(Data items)
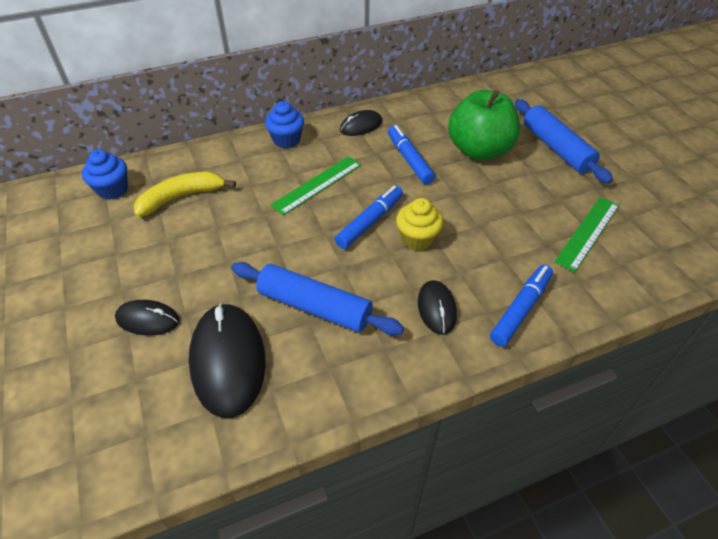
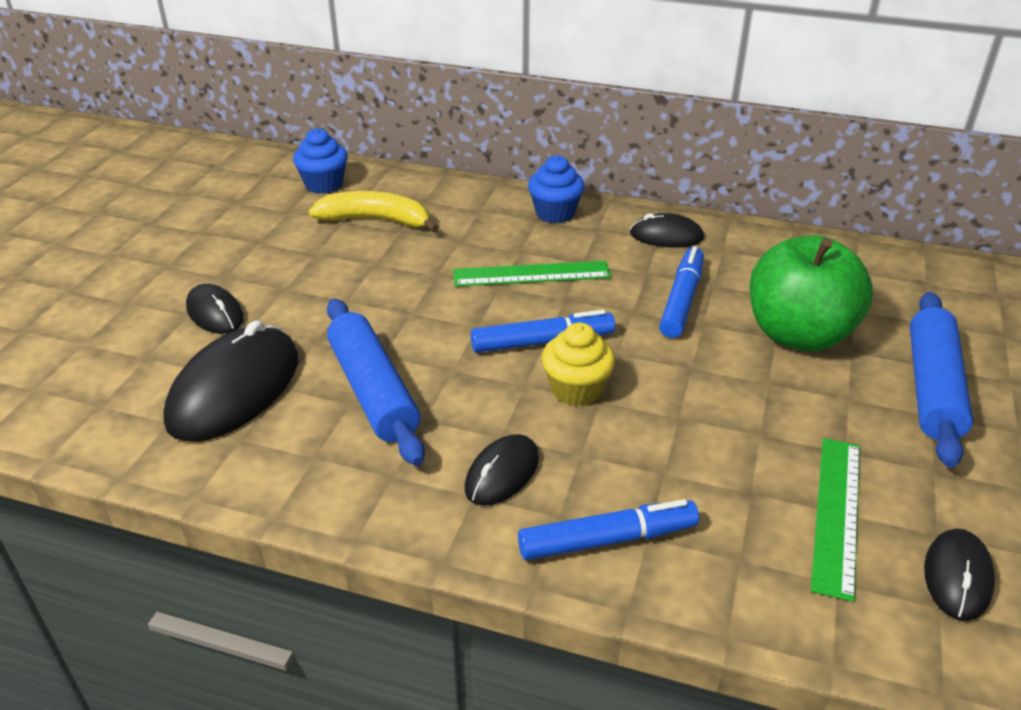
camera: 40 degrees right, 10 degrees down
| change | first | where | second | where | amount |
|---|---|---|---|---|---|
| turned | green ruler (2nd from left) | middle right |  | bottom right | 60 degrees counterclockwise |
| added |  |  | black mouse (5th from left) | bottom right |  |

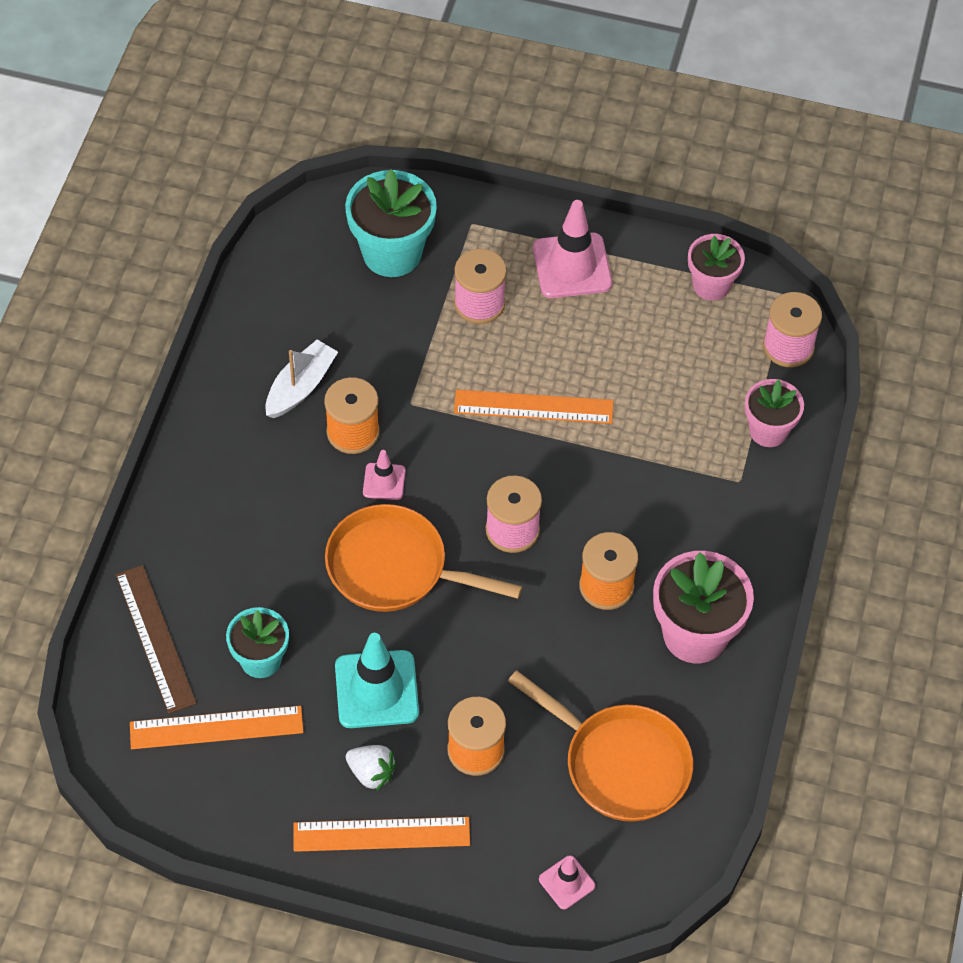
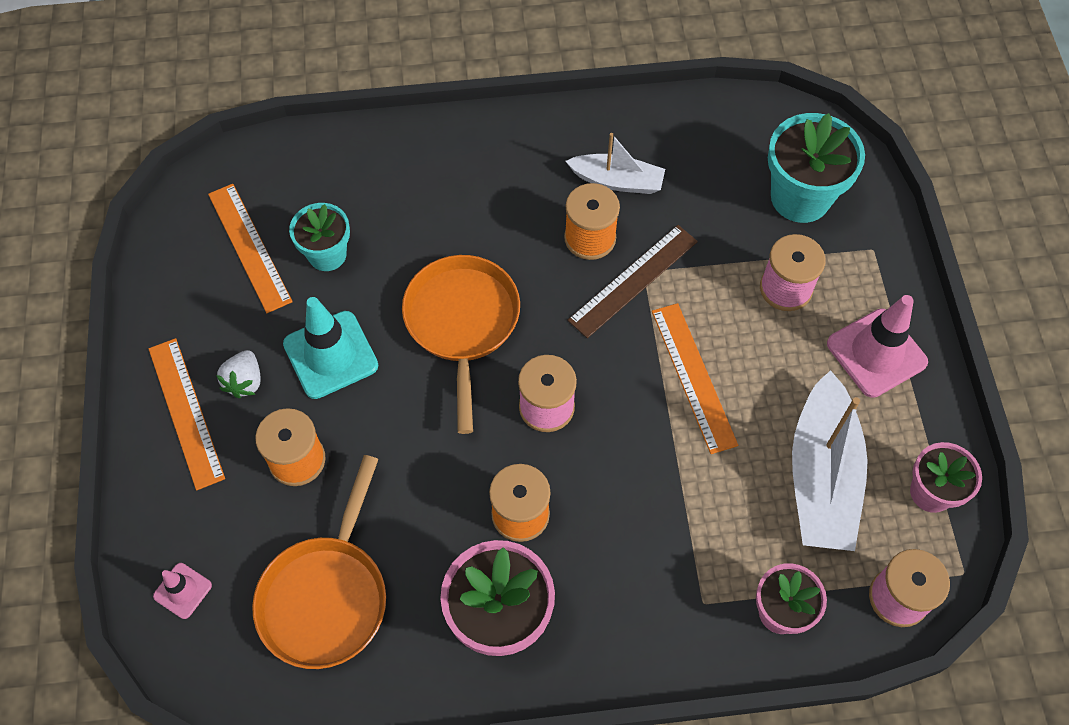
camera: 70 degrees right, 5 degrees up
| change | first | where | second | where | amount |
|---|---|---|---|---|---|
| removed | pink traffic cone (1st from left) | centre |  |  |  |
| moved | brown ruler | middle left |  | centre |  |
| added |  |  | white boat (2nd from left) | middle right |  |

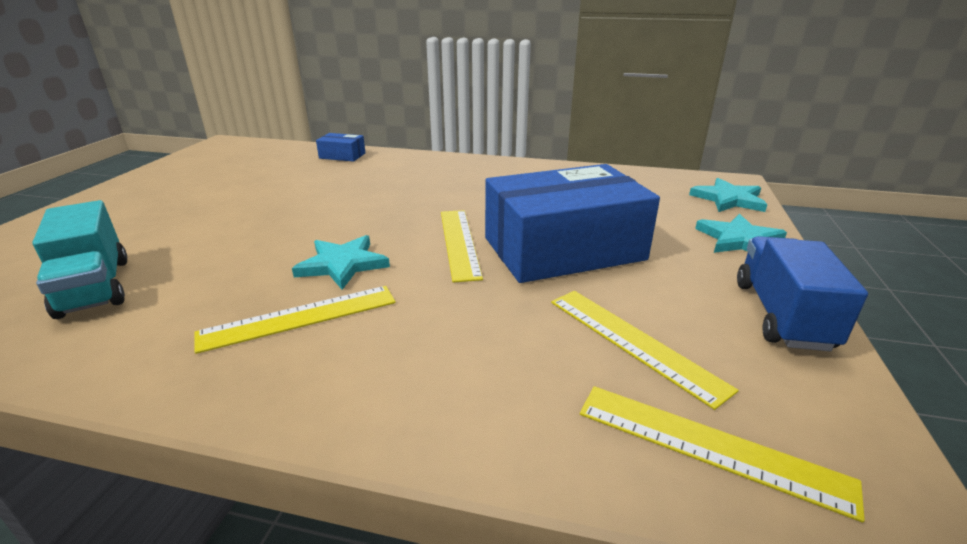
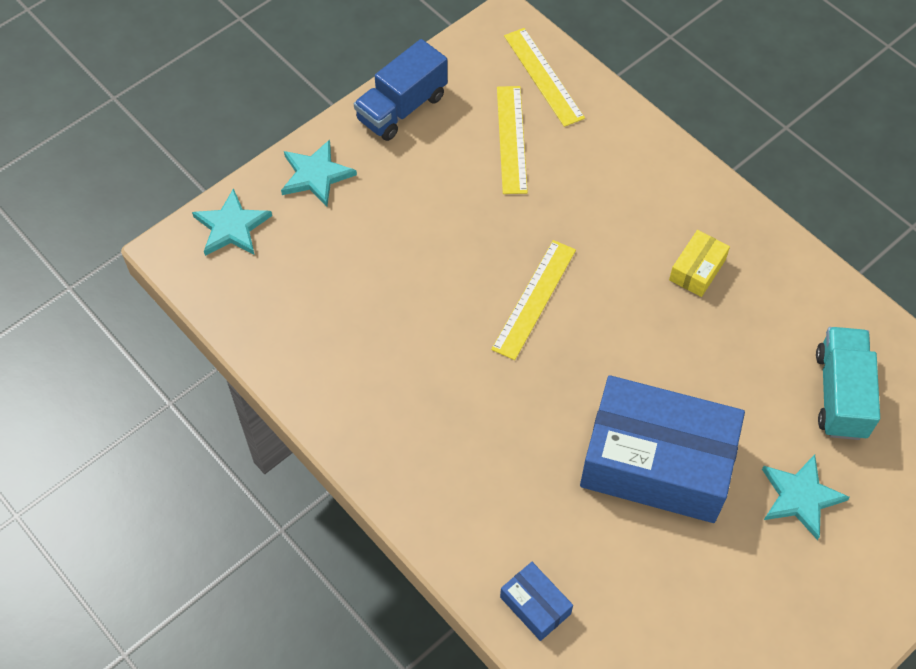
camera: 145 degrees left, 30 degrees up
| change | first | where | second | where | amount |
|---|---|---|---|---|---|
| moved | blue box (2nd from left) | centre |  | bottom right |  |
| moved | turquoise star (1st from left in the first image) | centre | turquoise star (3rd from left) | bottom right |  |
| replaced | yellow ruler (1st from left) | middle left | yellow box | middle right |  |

■ **TASK TO COMPLETE**: Output all entries unchanged; skip the pictures.

■ **ANSWER AREA**:
camera: 40 degrees right, 10 degrees down
| change | first | where | second | where | amount |
|---|---|---|---|---|---|
| turned | green ruler (2nd from left) | middle right |  | bottom right | 60 degrees counterclockwise |
| added |  |  | black mouse (5th from left) | bottom right |  |

camera: 70 degrees right, 5 degrees up
| change | first | where | second | where | amount |
|---|---|---|---|---|---|
| removed | pink traffic cone (1st from left) | centre |  |  |  |
| moved | brown ruler | middle left |  | centre |  |
| added |  |  | white boat (2nd from left) | middle right |  |

camera: 145 degrees left, 30 degrees up
| change | first | where | second | where | amount |
|---|---|---|---|---|---|
| moved | blue box (2nd from left) | centre |  | bottom right |  |
| moved | turquoise star (1st from left in the first image) | centre | turquoise star (3rd from left) | bottom right |  |
| replaced | yellow ruler (1st from left) | middle left | yellow box | middle right |  |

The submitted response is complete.